What you should do: Below is a listing from which only part is wanted; return exactly the lines from the one with "pink marker: 1 -> 3" up to and including the one with "white rocket: 0 -> 3".

Information:
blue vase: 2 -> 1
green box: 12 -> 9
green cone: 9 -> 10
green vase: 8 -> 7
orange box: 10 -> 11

==

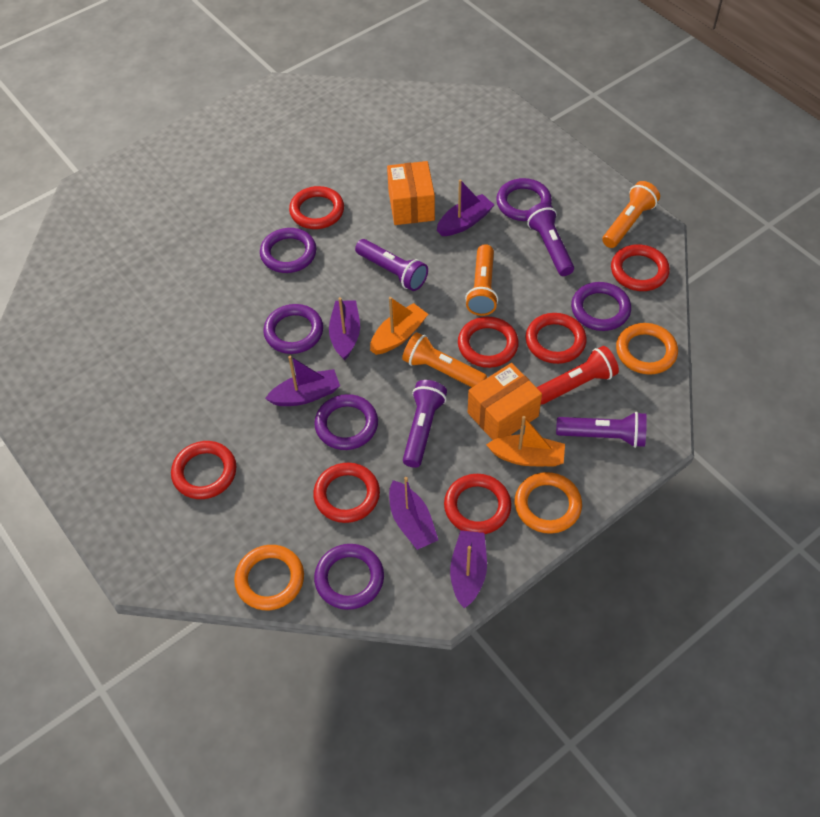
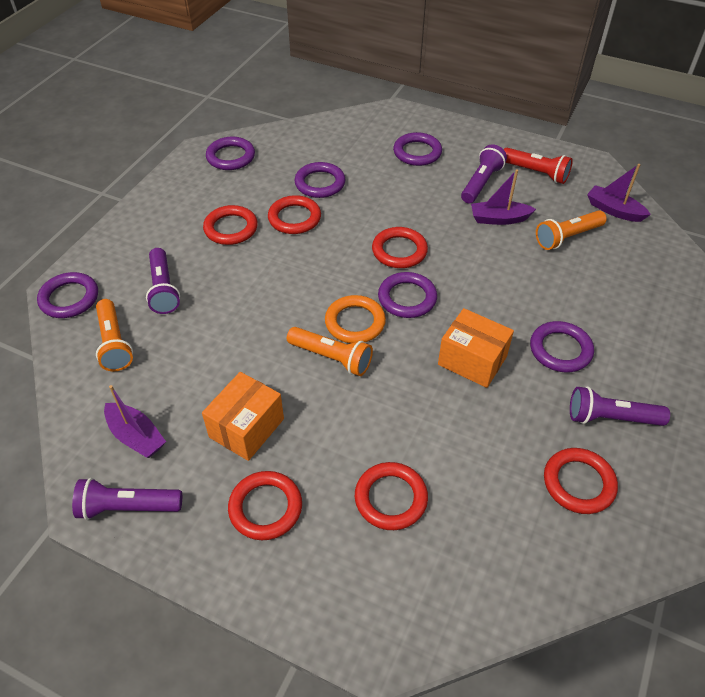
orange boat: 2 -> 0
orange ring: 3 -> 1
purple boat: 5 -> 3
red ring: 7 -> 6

==

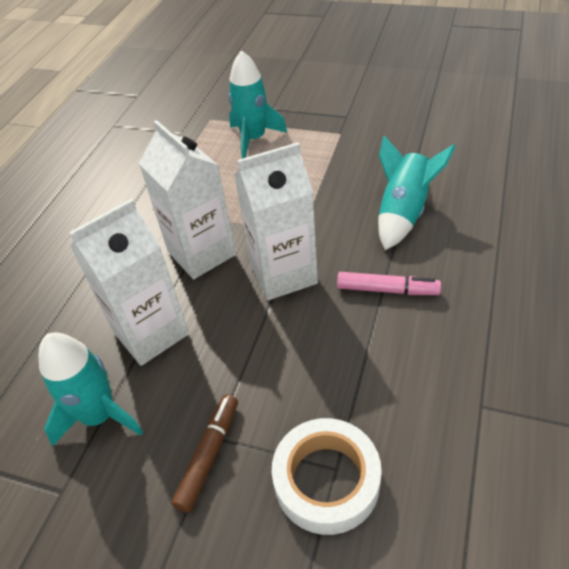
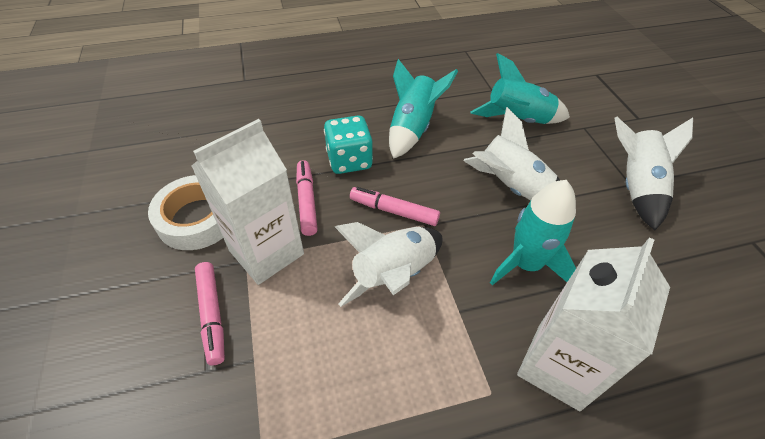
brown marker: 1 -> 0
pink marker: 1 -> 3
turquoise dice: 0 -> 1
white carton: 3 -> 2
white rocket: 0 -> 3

Output for this task:
pink marker: 1 -> 3
turquoise dice: 0 -> 1
white carton: 3 -> 2
white rocket: 0 -> 3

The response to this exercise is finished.